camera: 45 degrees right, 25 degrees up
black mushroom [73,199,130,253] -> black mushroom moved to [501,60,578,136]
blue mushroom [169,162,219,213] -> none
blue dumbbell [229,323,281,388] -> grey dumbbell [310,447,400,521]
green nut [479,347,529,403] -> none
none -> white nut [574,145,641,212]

# # #

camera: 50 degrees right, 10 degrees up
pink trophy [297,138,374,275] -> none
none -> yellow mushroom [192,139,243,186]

# # #

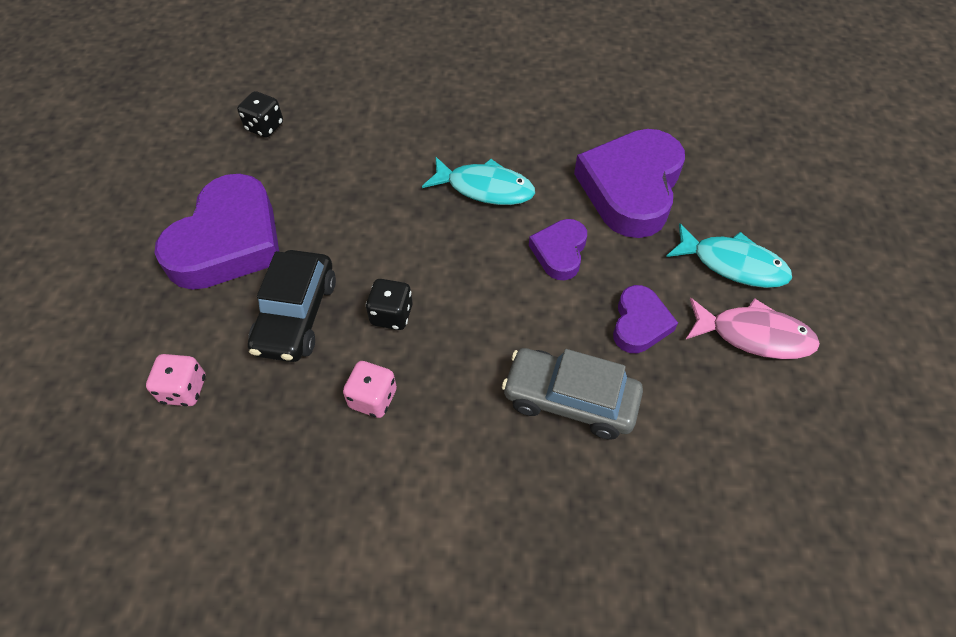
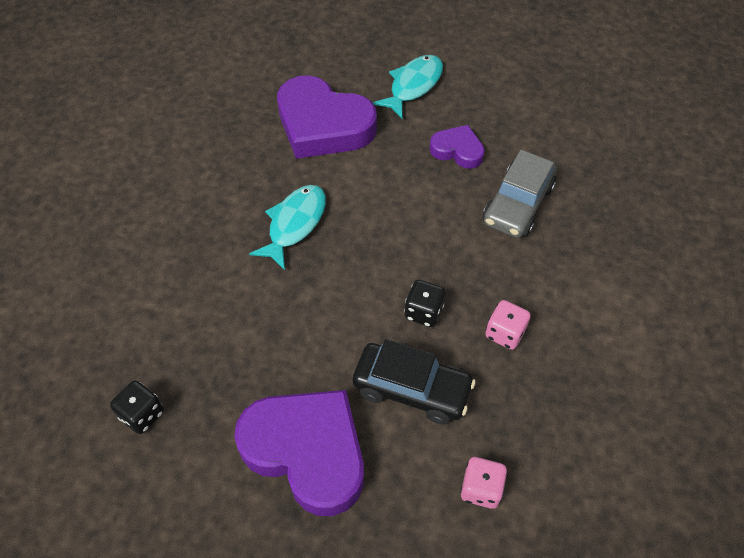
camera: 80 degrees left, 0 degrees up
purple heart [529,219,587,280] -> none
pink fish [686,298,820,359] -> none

# # #

AIM OF THE TASK
In the data above, find each line where the string "blue" appears, then copy it.

RESPONSE BOX
blue mushroom [169,162,219,213] -> none
blue dumbbell [229,323,281,388] -> grey dumbbell [310,447,400,521]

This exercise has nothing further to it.